=== What the task asks ===
Only the lines from the line containing "U4 pin in-: VO -> INV" to the end of the entries, both included, belong in your answer, and each must match exactly.

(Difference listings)
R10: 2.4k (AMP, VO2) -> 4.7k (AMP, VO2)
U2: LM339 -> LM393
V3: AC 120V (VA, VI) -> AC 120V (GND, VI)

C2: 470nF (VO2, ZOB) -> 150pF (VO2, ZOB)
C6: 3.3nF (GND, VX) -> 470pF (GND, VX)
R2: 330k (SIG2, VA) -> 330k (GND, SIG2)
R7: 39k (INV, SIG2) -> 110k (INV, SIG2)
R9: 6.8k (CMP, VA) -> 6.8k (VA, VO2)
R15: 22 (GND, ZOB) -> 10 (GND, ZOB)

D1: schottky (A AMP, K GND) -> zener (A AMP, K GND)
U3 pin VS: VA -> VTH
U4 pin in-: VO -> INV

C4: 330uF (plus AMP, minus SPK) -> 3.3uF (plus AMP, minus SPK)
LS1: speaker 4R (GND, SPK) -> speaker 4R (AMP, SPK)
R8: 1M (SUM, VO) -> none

=== Exercise output ===
U4 pin in-: VO -> INV

C4: 330uF (plus AMP, minus SPK) -> 3.3uF (plus AMP, minus SPK)
LS1: speaker 4R (GND, SPK) -> speaker 4R (AMP, SPK)
R8: 1M (SUM, VO) -> none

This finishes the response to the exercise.